> **Extracted data**
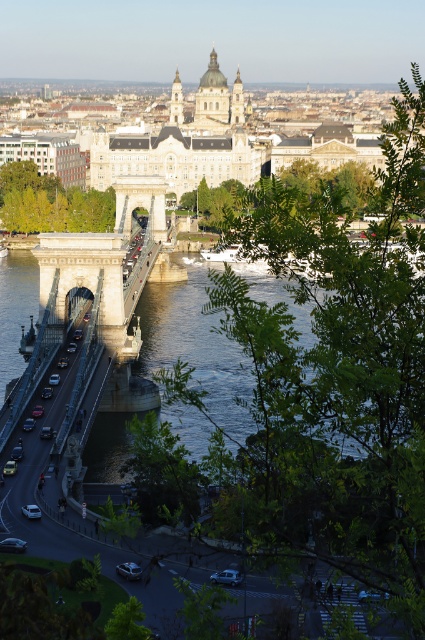
Consider the image. Can you confirm if metallic chain-link bridge at center is positioned to the left of matte silver car at lower left?

Correct, you'll find metallic chain-link bridge at center to the left of matte silver car at lower left.

Can you confirm if metallic chain-link bridge at center is thinner than matte silver car at lower left?

In fact, metallic chain-link bridge at center might be wider than matte silver car at lower left.

What do you see at coordinates (107, 260) in the screenshot? This screenshot has width=425, height=640. I see `metallic chain-link bridge at center` at bounding box center [107, 260].

This screenshot has height=640, width=425. In order to click on metallic chain-link bridge at center in this screenshot , I will do pyautogui.click(x=107, y=260).

Between point (235, 570) and point (127, 561), which one is positioned in front?

Point (235, 570) is more forward.

Which is more to the left, silver metallic car at lower center or matte silver car at lower left?

Positioned to the left is matte silver car at lower left.

Identify the location of silver metallic car at lower center. This screenshot has height=640, width=425. (226, 577).

Where is `silver metallic car at lower center`? This screenshot has height=640, width=425. silver metallic car at lower center is located at coordinates (226, 577).

Who is positioned more to the left, silver metallic car at lower center or shiny silver car at left?

shiny silver car at left

Who is more forward, [227,577] or [56,381]?

Point [227,577] is more forward.

The width and height of the screenshot is (425, 640). Find the location of `silver metallic car at lower center`. silver metallic car at lower center is located at coordinates (226, 577).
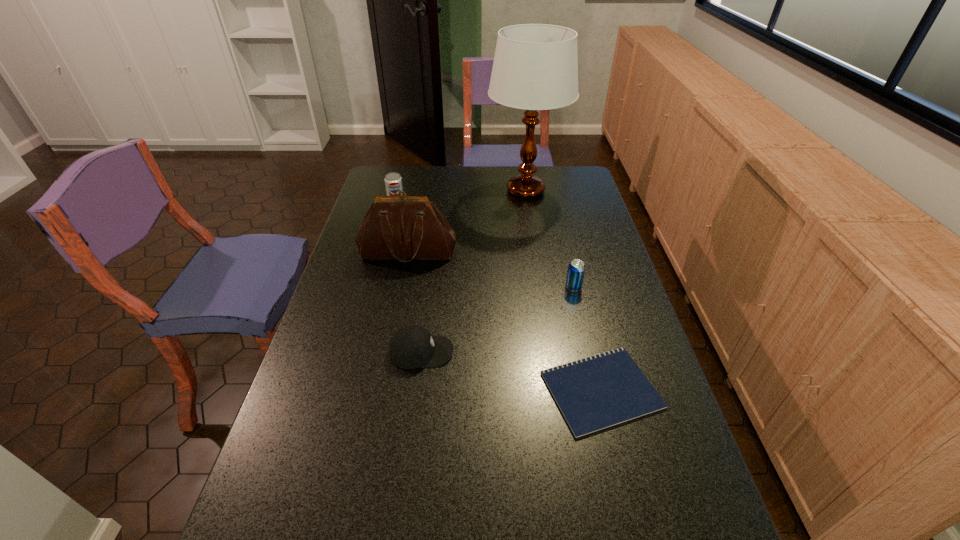
I want to click on free spot between the tallest object and the third shortest object, so click(549, 239).

What are the coordinates of `free space between the third nearest object and the tallest object` in the screenshot? It's located at (549, 239).

Locate an element on the screen. The image size is (960, 540). free space between the cap and the shoulder bag is located at coordinates pos(415,302).

Find the location of a particular element. The image size is (960, 540). empty space that is in between the table lamp and the third shortest object is located at coordinates pyautogui.click(x=549, y=239).

Image resolution: width=960 pixels, height=540 pixels. I want to click on vacant region between the table lamp and the shoulder bag, so click(467, 221).

Identify which object is the closest to the third tallest object. Please provide its 2D coordinates. Your answer should be formatted as a tuple, i.e. [(x, y)], where the tuple contains the x and y coordinates of a point satisfying the conditions above.

[(406, 228)]

You are a GUI agent. You are given a task and a screenshot of the screen. Output one action in this format:
    pyautogui.click(x=<x>, y=<y>)
    Task: Click on the fifth closest object relative to the notepad
    This screenshot has width=960, height=540.
    Given the screenshot: What is the action you would take?
    pyautogui.click(x=393, y=181)

Where is `free region that satisfies the following two spatial constraints: 1. on the front-facing side of the second shortest object; 2. on the left side of the notepad`? This screenshot has height=540, width=960. free region that satisfies the following two spatial constraints: 1. on the front-facing side of the second shortest object; 2. on the left side of the notepad is located at coordinates (416, 390).

Image resolution: width=960 pixels, height=540 pixels. Identify the location of free point that satisfies the following two spatial constraints: 1. on the front side of the soda; 2. on the left side of the beer can. (374, 287).

You are a GUI agent. You are given a task and a screenshot of the screen. Output one action in this format:
    pyautogui.click(x=<x>, y=<y>)
    Task: Click on the vacant region that satisfies the following two spatial constraints: 1. on the front side of the tallest object; 2. on the front-facing side of the second shortest object
    The height and width of the screenshot is (540, 960).
    Given the screenshot: What is the action you would take?
    pyautogui.click(x=551, y=352)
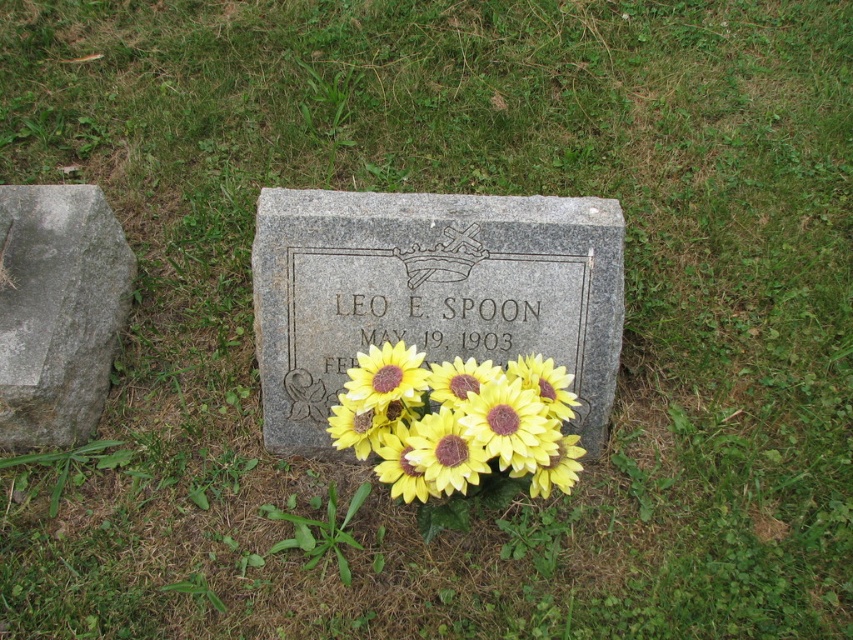
Question: Is gray rough stone at left smaller than yellow matte sunflower at center?

Choices:
 (A) yes
 (B) no

Answer: (B)

Question: Which point is closer to the camera?

Choices:
 (A) gray rough stone at left
 (B) yellow matte sunflower at center
 (C) granite gravestone at center

Answer: (B)

Question: Which of the following is the closest to the observer?

Choices:
 (A) (303, 220)
 (B) (505, 384)

Answer: (B)

Question: Observing the image, what is the correct spatial positioning of granite gravestone at center in reference to gray rough stone at left?

Choices:
 (A) right
 (B) left

Answer: (A)

Question: Estimate the real-world distances between objects in this image. Which object is farther from the gray rough stone at left?

Choices:
 (A) yellow matte sunflower at center
 (B) granite gravestone at center

Answer: (A)

Question: Does granite gravestone at center lie in front of yellow matte sunflower at center?

Choices:
 (A) yes
 (B) no

Answer: (B)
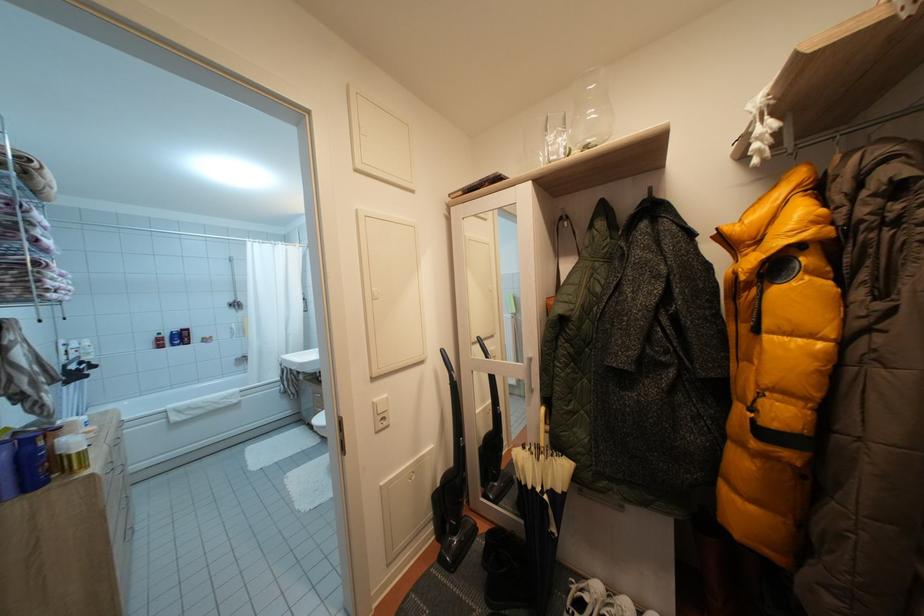
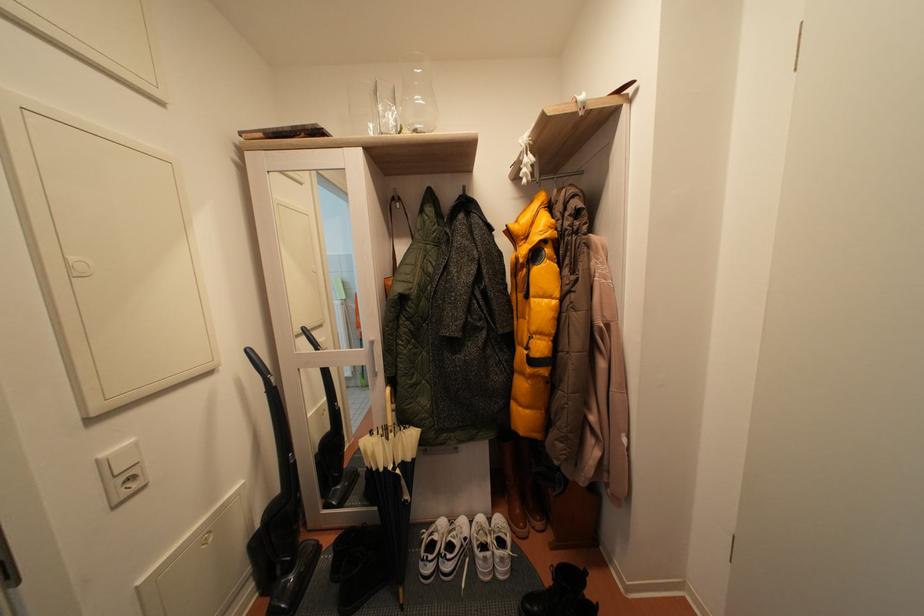
The point at (541, 454) is marked in the first image. Where is the corresponding point in the second image?

(387, 437)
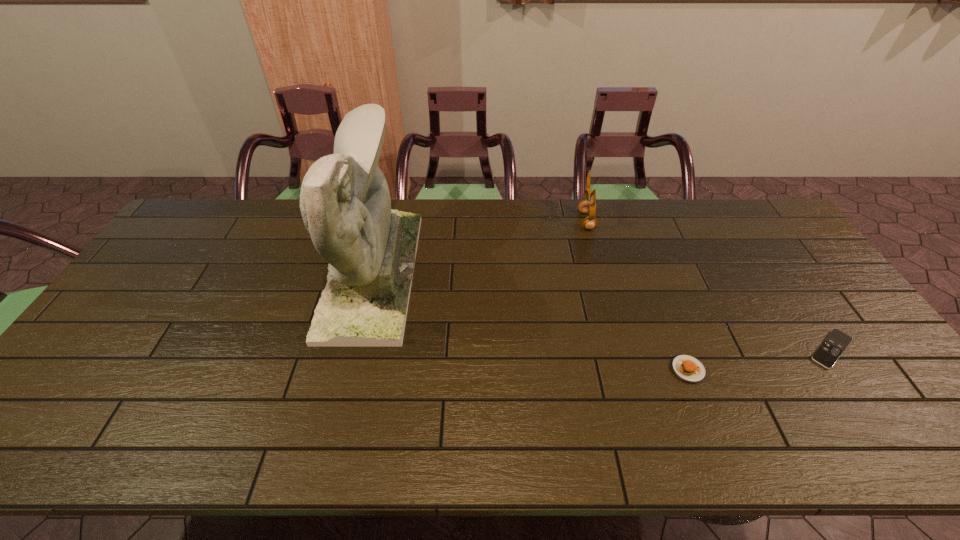
Locate an element on the screen. The height and width of the screenshot is (540, 960). vacant area between the food and the sculpture is located at coordinates click(x=530, y=321).

This screenshot has height=540, width=960. In order to click on empty space that is in between the second object from right to left and the earphone in this screenshot , I will do `click(636, 295)`.

At what (x,y) coordinates should I click in order to perform the action: click on free space between the second shortest object and the second object from left to right. Please return your answer as a coordinate pair (x, y). Image resolution: width=960 pixels, height=540 pixels. Looking at the image, I should click on (636, 295).

Locate an element on the screen. The width and height of the screenshot is (960, 540). the closest object to the second object from left to right is located at coordinates (688, 368).

Identify the location of object that can be found as the third closest to the second shortest object. The height and width of the screenshot is (540, 960). (345, 203).

Where is `free space in the image that satisfies the following two spatial constraints: 1. on the front-facing side of the rightmost object; 2. on the left side of the earphone`? The width and height of the screenshot is (960, 540). free space in the image that satisfies the following two spatial constraints: 1. on the front-facing side of the rightmost object; 2. on the left side of the earphone is located at coordinates (621, 349).

This screenshot has height=540, width=960. Identify the location of free space that satisfies the following two spatial constraints: 1. on the base of the rightmost object; 2. on the right side of the sculpture. (354, 349).

At what (x,y) coordinates should I click in order to perform the action: click on blank space that satisfies the following two spatial constraints: 1. on the base of the sculpture; 2. on the left side of the rightmost object. Please return your answer as a coordinate pair (x, y). Looking at the image, I should click on (354, 349).

Locate an element on the screen. vacant space that satisfies the following two spatial constraints: 1. on the base of the leftmost object; 2. on the right side of the second shortest object is located at coordinates (349, 369).

This screenshot has height=540, width=960. I want to click on vacant area that satisfies the following two spatial constraints: 1. on the base of the third tallest object; 2. on the right side of the tallest object, so click(349, 369).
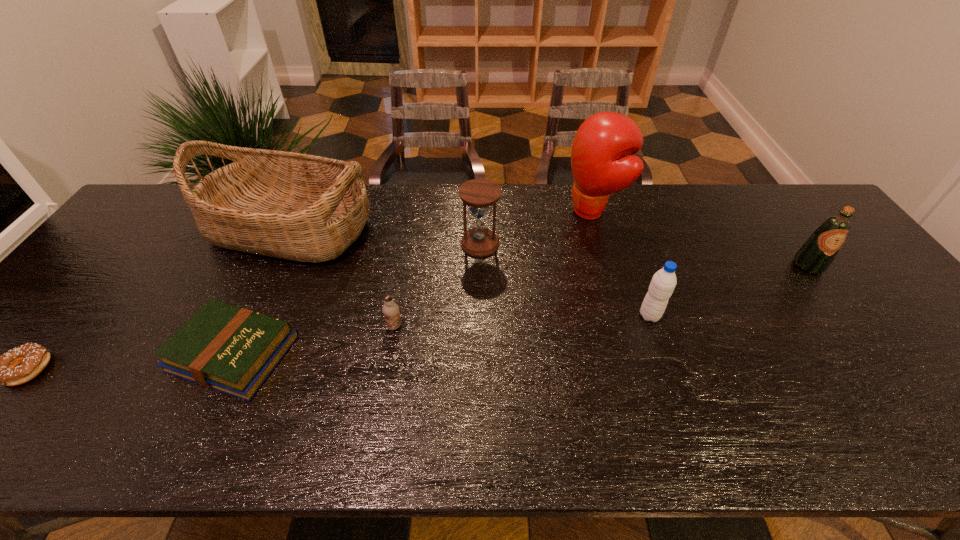
I want to click on boxing glove, so click(598, 167).

In order to click on the seventh shortest object in this screenshot , I will do `click(300, 207)`.

Find the location of a particular element. olive oil is located at coordinates (815, 256).

At what (x,y) coordinates should I click in order to perform the action: click on hourglass. Please return your answer as a coordinate pair (x, y). This screenshot has height=540, width=960. Looking at the image, I should click on (479, 194).

Image resolution: width=960 pixels, height=540 pixels. Find the location of `water bottle`. water bottle is located at coordinates (662, 285).

Identify the location of the fourth object from left to right. This screenshot has height=540, width=960. (390, 309).

Where is `chocolate milk`? chocolate milk is located at coordinates (390, 309).

Identify the location of book. (224, 347).

Identify the location of vacant region located on the striking surface of the tallest object. This screenshot has height=540, width=960. (476, 211).

At what (x,y) coordinates should I click in order to perform the action: click on vacant region located on the striking surface of the tallest object. Please return your answer as a coordinate pair (x, y). This screenshot has height=540, width=960. Looking at the image, I should click on (520, 211).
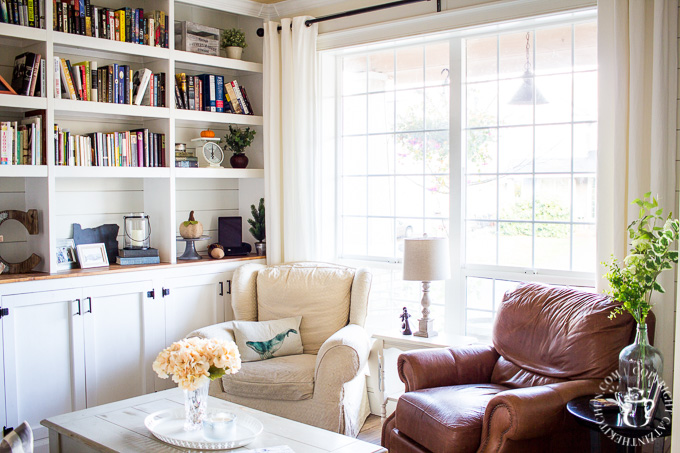
The image size is (680, 453). I want to click on orange flowers, so click(x=194, y=357).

> **What this task involves**
Copy all of the records above word for word, leaving out the pictures.

> **Task response**
Consider the image. Can you confirm if metallic chain-link bridge at center is positioned to the left of matte silver car at lower left?

Correct, you'll find metallic chain-link bridge at center to the left of matte silver car at lower left.

Can you confirm if metallic chain-link bridge at center is thinner than matte silver car at lower left?

In fact, metallic chain-link bridge at center might be wider than matte silver car at lower left.

What do you see at coordinates (107, 260) in the screenshot? This screenshot has width=425, height=640. I see `metallic chain-link bridge at center` at bounding box center [107, 260].

This screenshot has height=640, width=425. In order to click on metallic chain-link bridge at center in this screenshot , I will do pyautogui.click(x=107, y=260).

Between point (235, 570) and point (127, 561), which one is positioned in front?

Point (235, 570) is more forward.

Which is more to the left, silver metallic car at lower center or matte silver car at lower left?

Positioned to the left is matte silver car at lower left.

Identify the location of silver metallic car at lower center. This screenshot has height=640, width=425. (226, 577).

Where is `silver metallic car at lower center`? This screenshot has height=640, width=425. silver metallic car at lower center is located at coordinates (226, 577).

Who is positioned more to the left, silver metallic car at lower center or shiny silver car at left?

shiny silver car at left

Who is more forward, [227,577] or [56,381]?

Point [227,577] is more forward.

The width and height of the screenshot is (425, 640). Find the location of `silver metallic car at lower center`. silver metallic car at lower center is located at coordinates (226, 577).
I want to click on free spot between the tallest object and the third shortest object, so click(549, 239).

What are the coordinates of `free space between the third nearest object and the tallest object` in the screenshot? It's located at (549, 239).

Locate an element on the screen. The image size is (960, 540). free space between the cap and the shoulder bag is located at coordinates pos(415,302).

Find the location of a particular element. The image size is (960, 540). empty space that is in between the table lamp and the third shortest object is located at coordinates pyautogui.click(x=549, y=239).

Image resolution: width=960 pixels, height=540 pixels. I want to click on vacant region between the table lamp and the shoulder bag, so click(467, 221).

Identify which object is the closest to the third tallest object. Please provide its 2D coordinates. Your answer should be formatted as a tuple, i.e. [(x, y)], where the tuple contains the x and y coordinates of a point satisfying the conditions above.

[(406, 228)]

You are a GUI agent. You are given a task and a screenshot of the screen. Output one action in this format:
    pyautogui.click(x=<x>, y=<y>)
    Task: Click on the fifth closest object relative to the notepad
    This screenshot has width=960, height=540.
    Given the screenshot: What is the action you would take?
    pyautogui.click(x=393, y=181)

Where is `free region that satisfies the following two spatial constraints: 1. on the front-facing side of the second shortest object; 2. on the left side of the notepad`? This screenshot has height=540, width=960. free region that satisfies the following two spatial constraints: 1. on the front-facing side of the second shortest object; 2. on the left side of the notepad is located at coordinates (416, 390).

Image resolution: width=960 pixels, height=540 pixels. Identify the location of free point that satisfies the following two spatial constraints: 1. on the front side of the soda; 2. on the left side of the beer can. (374, 287).

You are a GUI agent. You are given a task and a screenshot of the screen. Output one action in this format:
    pyautogui.click(x=<x>, y=<y>)
    Task: Click on the vacant region that satisfies the following two spatial constraints: 1. on the front side of the tallest object; 2. on the front-facing side of the second shortest object
    The height and width of the screenshot is (540, 960).
    Given the screenshot: What is the action you would take?
    pyautogui.click(x=551, y=352)
Question: Is gray rough stone at left smaller than yellow matte sunflower at center?

Choices:
 (A) yes
 (B) no

Answer: (B)

Question: Which point is closer to the camera?

Choices:
 (A) gray rough stone at left
 (B) yellow matte sunflower at center
 (C) granite gravestone at center

Answer: (B)

Question: Which of the following is the closest to the observer?

Choices:
 (A) (303, 220)
 (B) (505, 384)

Answer: (B)

Question: Observing the image, what is the correct spatial positioning of granite gravestone at center in reference to gray rough stone at left?

Choices:
 (A) right
 (B) left

Answer: (A)

Question: Estimate the real-world distances between objects in this image. Which object is farther from the gray rough stone at left?

Choices:
 (A) yellow matte sunflower at center
 (B) granite gravestone at center

Answer: (A)

Question: Does granite gravestone at center lie in front of yellow matte sunflower at center?

Choices:
 (A) yes
 (B) no

Answer: (B)
The point at (541, 454) is marked in the first image. Where is the corresponding point in the second image?

(387, 437)
Locate an element on the screen. The height and width of the screenshot is (540, 960). vacant area between the food and the sculpture is located at coordinates click(x=530, y=321).

This screenshot has height=540, width=960. In order to click on empty space that is in between the second object from right to left and the earphone in this screenshot , I will do `click(636, 295)`.

At what (x,y) coordinates should I click in order to perform the action: click on free space between the second shortest object and the second object from left to right. Please return your answer as a coordinate pair (x, y). Image resolution: width=960 pixels, height=540 pixels. Looking at the image, I should click on (636, 295).

Locate an element on the screen. The width and height of the screenshot is (960, 540). the closest object to the second object from left to right is located at coordinates (688, 368).

Identify the location of object that can be found as the third closest to the second shortest object. The height and width of the screenshot is (540, 960). (345, 203).

Where is `free space in the image that satisfies the following two spatial constraints: 1. on the front-facing side of the rightmost object; 2. on the left side of the earphone`? The width and height of the screenshot is (960, 540). free space in the image that satisfies the following two spatial constraints: 1. on the front-facing side of the rightmost object; 2. on the left side of the earphone is located at coordinates (621, 349).

This screenshot has height=540, width=960. Identify the location of free space that satisfies the following two spatial constraints: 1. on the base of the rightmost object; 2. on the right side of the sculpture. (354, 349).

At what (x,y) coordinates should I click in order to perform the action: click on blank space that satisfies the following two spatial constraints: 1. on the base of the sculpture; 2. on the left side of the rightmost object. Please return your answer as a coordinate pair (x, y). Looking at the image, I should click on (354, 349).

Locate an element on the screen. vacant space that satisfies the following two spatial constraints: 1. on the base of the leftmost object; 2. on the right side of the second shortest object is located at coordinates (349, 369).

This screenshot has height=540, width=960. I want to click on vacant area that satisfies the following two spatial constraints: 1. on the base of the third tallest object; 2. on the right side of the tallest object, so click(349, 369).
I want to click on boxing glove, so click(598, 167).

In order to click on the seventh shortest object in this screenshot , I will do `click(300, 207)`.

Find the location of a particular element. olive oil is located at coordinates (815, 256).

At what (x,y) coordinates should I click in order to perform the action: click on hourglass. Please return your answer as a coordinate pair (x, y). This screenshot has height=540, width=960. Looking at the image, I should click on (479, 194).

Image resolution: width=960 pixels, height=540 pixels. Find the location of `water bottle`. water bottle is located at coordinates (662, 285).

Identify the location of the fourth object from left to right. This screenshot has height=540, width=960. (390, 309).

Where is `chocolate milk`? chocolate milk is located at coordinates (390, 309).

Identify the location of book. (224, 347).

Identify the location of vacant region located on the striking surface of the tallest object. This screenshot has height=540, width=960. (476, 211).

At what (x,y) coordinates should I click in order to perform the action: click on vacant region located on the striking surface of the tallest object. Please return your answer as a coordinate pair (x, y). This screenshot has height=540, width=960. Looking at the image, I should click on (520, 211).
The image size is (680, 453). I want to click on orange flowers, so click(x=194, y=357).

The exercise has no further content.